■ **What is needed**: If a line in the entries contains the string "LIGHT", include that line in your answer.

╭─ The data

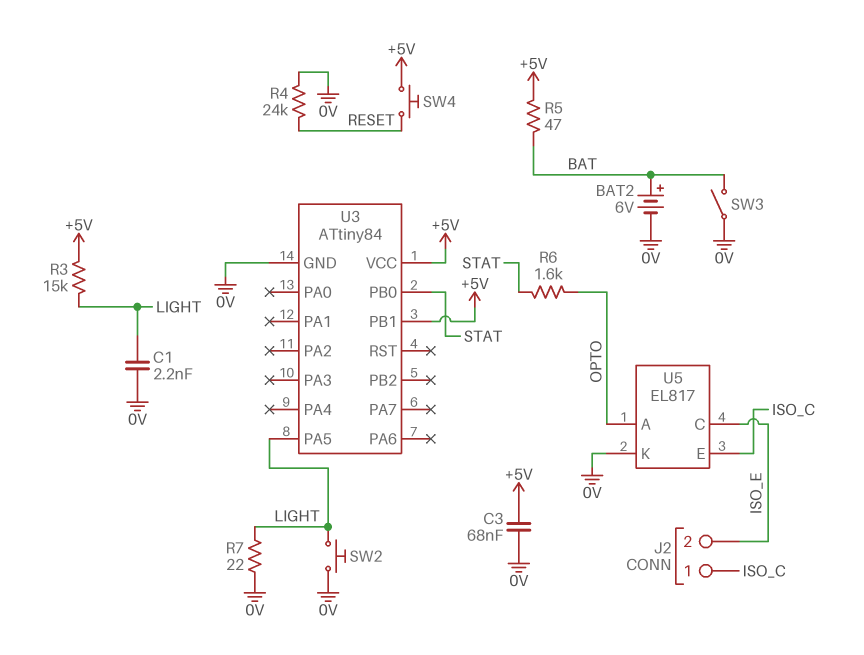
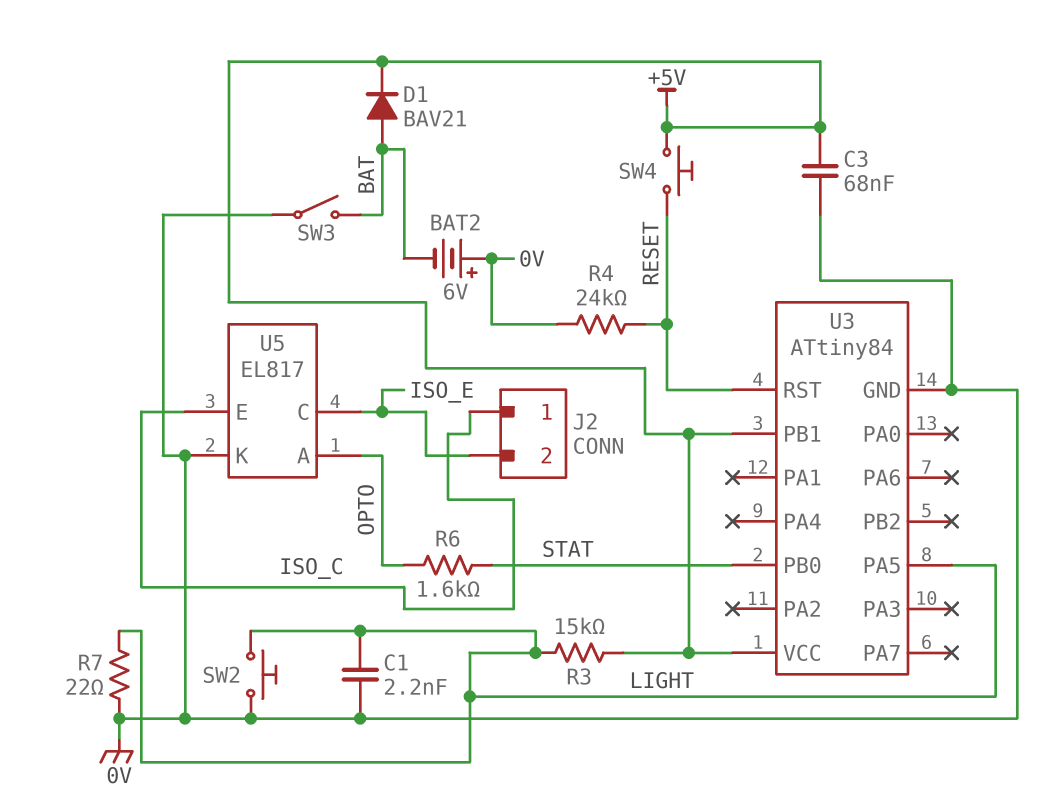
BAT2: 6V (plus BAT, minus 0V) -> 6V (plus 0V, minus BAT)
D1: none -> diode BAV21 (A BAT, K +5V)
R5: 47 (+5V, BAT) -> none
U3 pin RST: none -> RESET

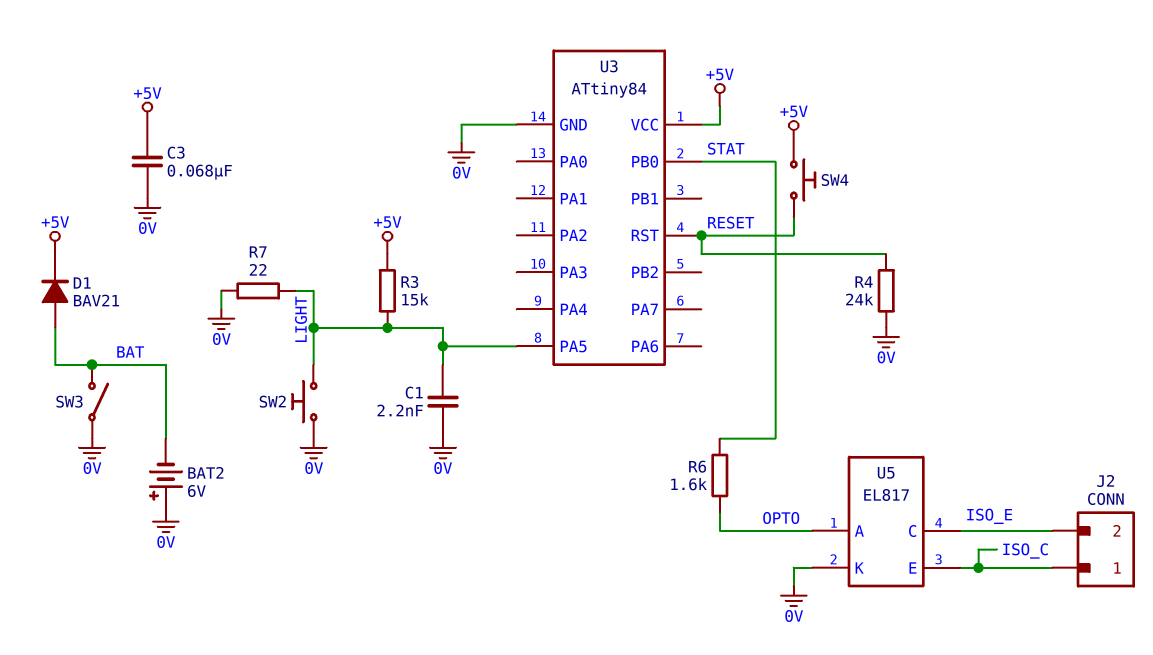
U3 pin PB1: +5V -> none

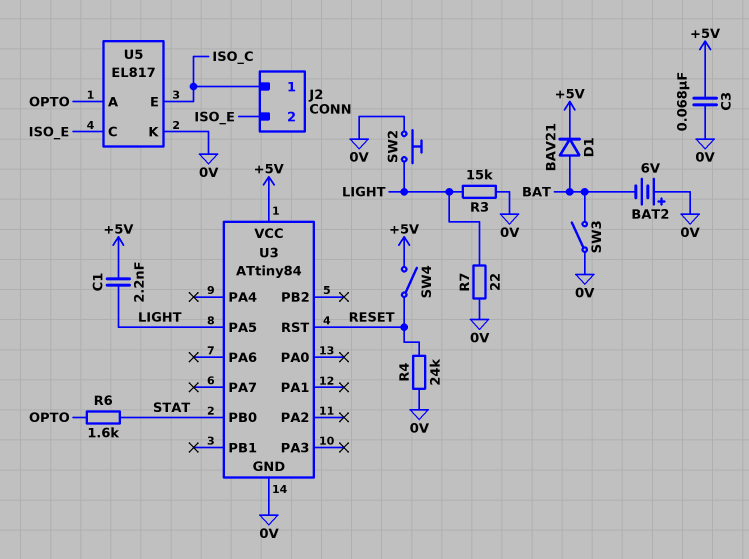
C1: 2.2nF (0V, LIGHT) -> 2.2nF (+5V, LIGHT)
R3: 15k (+5V, LIGHT) -> 15k (0V, LIGHT)
SW4: button (+5V, RESET) -> switch (+5V, RESET)

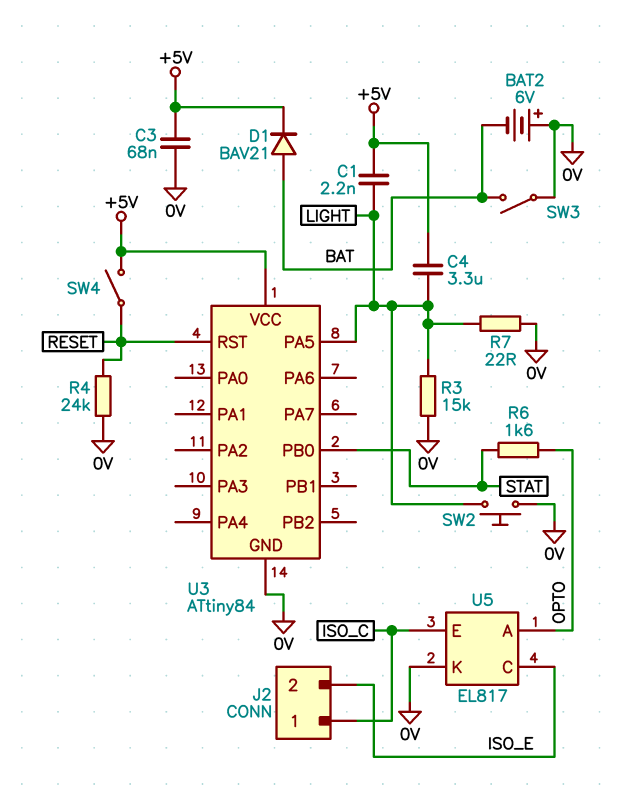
C4: none -> 3.3uF (+5V, LIGHT)

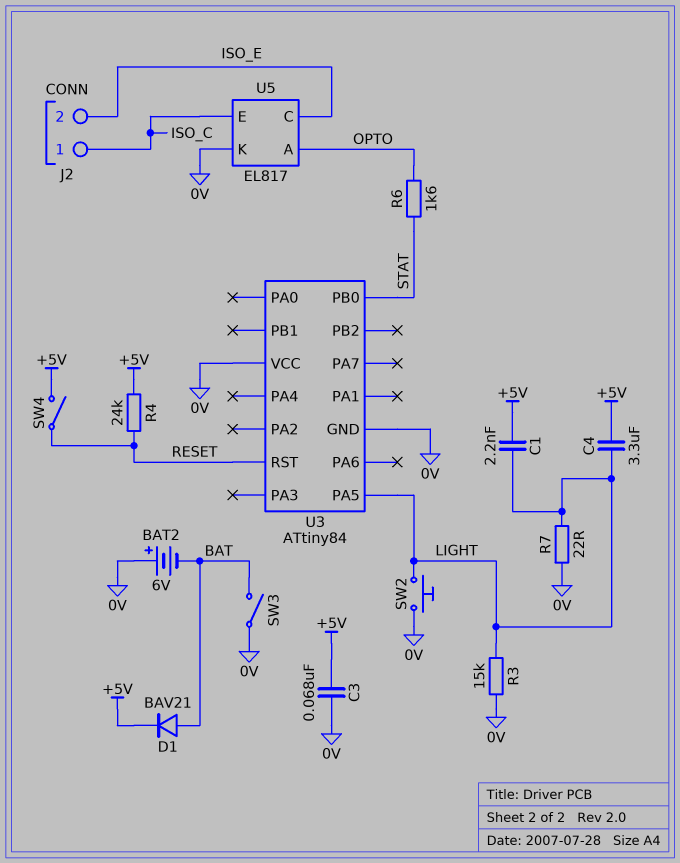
R4: 24k (0V, RESET) -> 24k (+5V, RESET)
U3 pin VCC: +5V -> 0V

╰─

■ **Exercise output**:
C1: 2.2nF (0V, LIGHT) -> 2.2nF (+5V, LIGHT)
R3: 15k (+5V, LIGHT) -> 15k (0V, LIGHT)
C4: none -> 3.3uF (+5V, LIGHT)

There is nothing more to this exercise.